**Data provided**
* * * * *
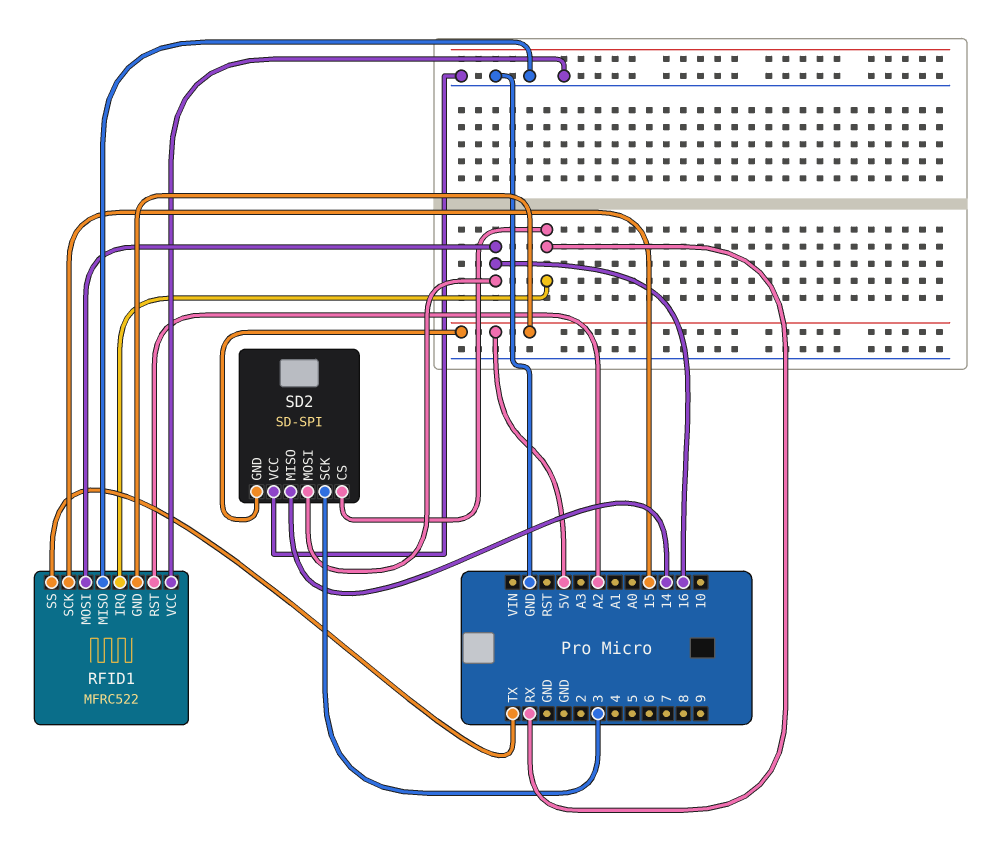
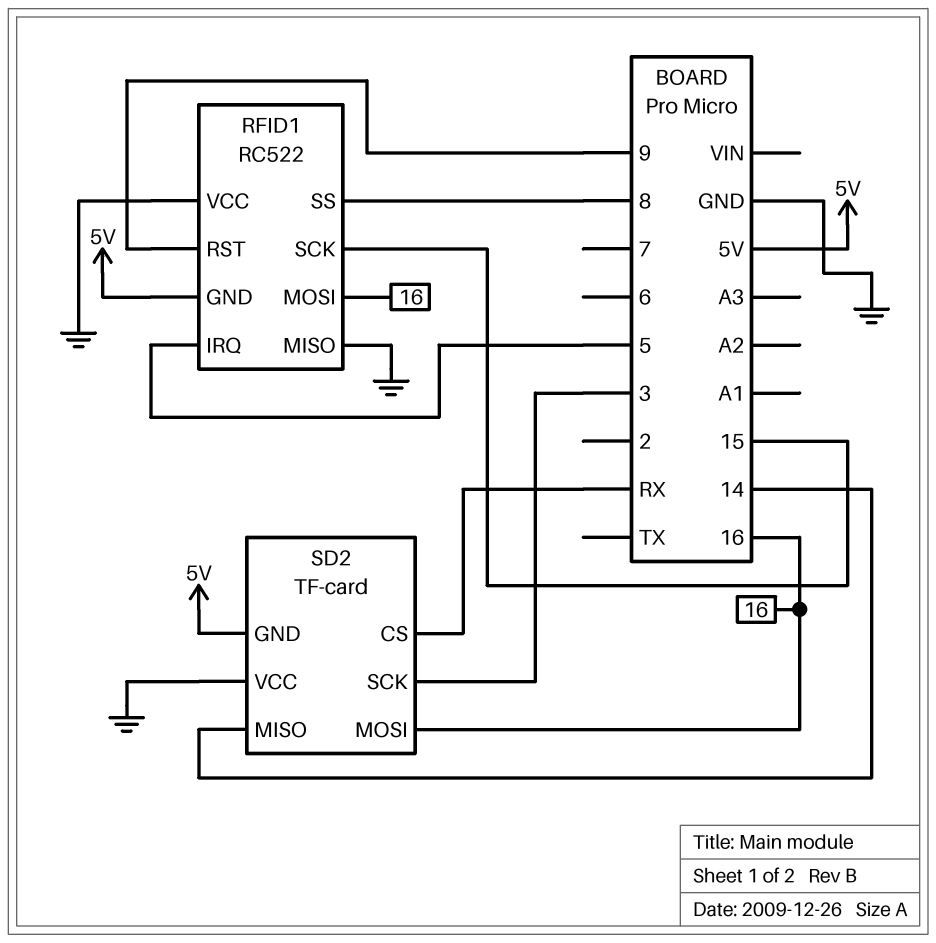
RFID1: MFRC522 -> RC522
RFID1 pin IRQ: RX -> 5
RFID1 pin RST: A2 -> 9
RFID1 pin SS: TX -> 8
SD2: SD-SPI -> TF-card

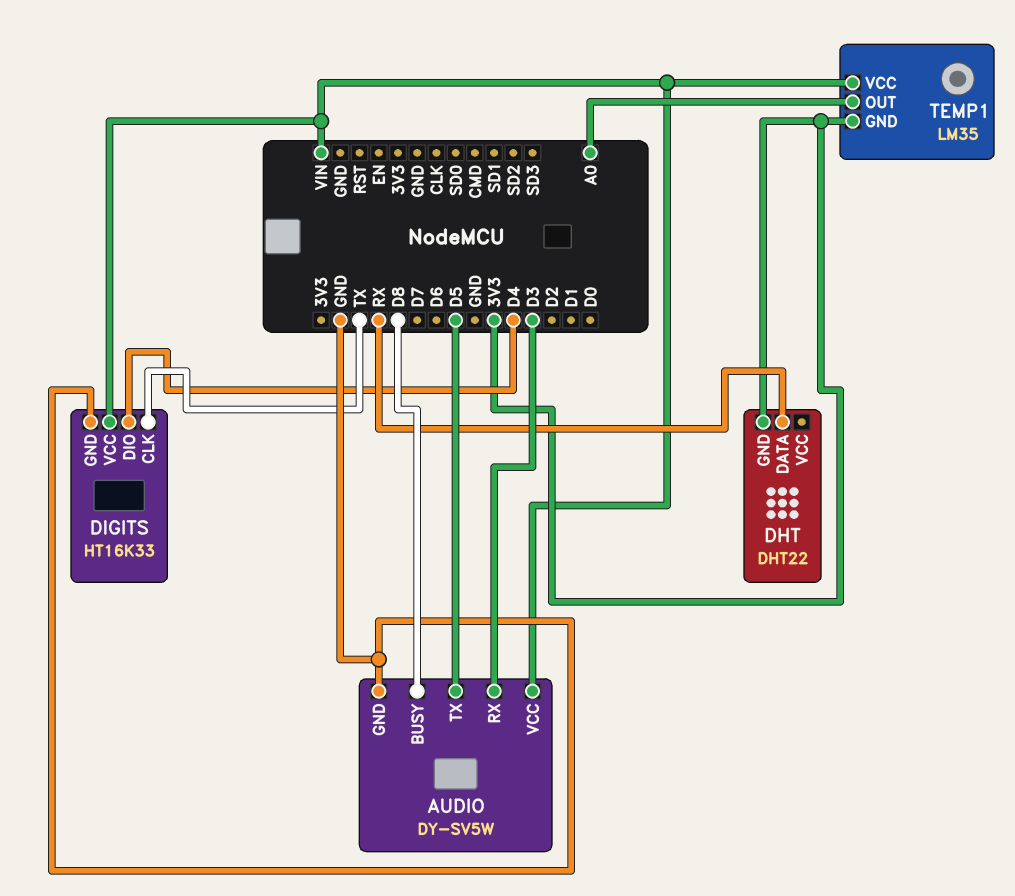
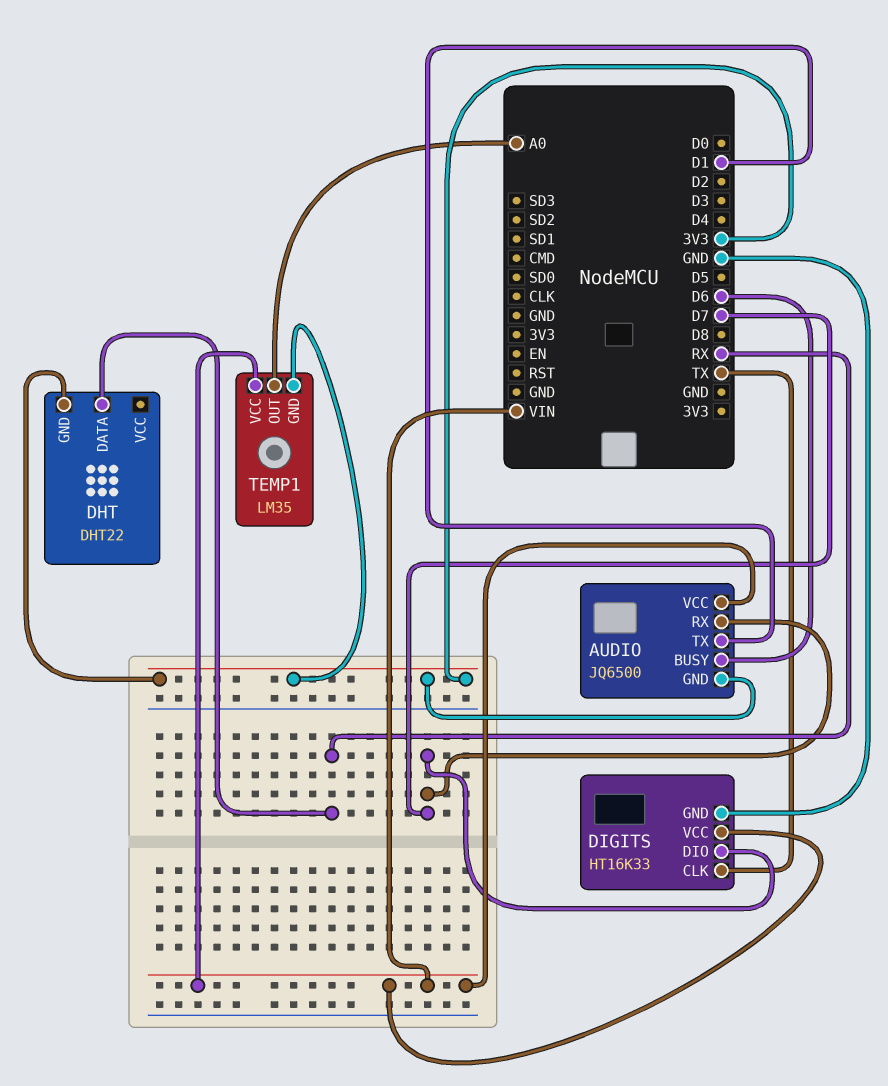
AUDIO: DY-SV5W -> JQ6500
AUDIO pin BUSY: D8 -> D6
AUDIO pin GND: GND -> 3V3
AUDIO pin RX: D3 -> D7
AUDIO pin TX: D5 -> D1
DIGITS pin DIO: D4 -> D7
* * * * *
Whenever a line in the material above holds the string "AUDIO", copy that line in full.

AUDIO: DY-SV5W -> JQ6500
AUDIO pin BUSY: D8 -> D6
AUDIO pin GND: GND -> 3V3
AUDIO pin RX: D3 -> D7
AUDIO pin TX: D5 -> D1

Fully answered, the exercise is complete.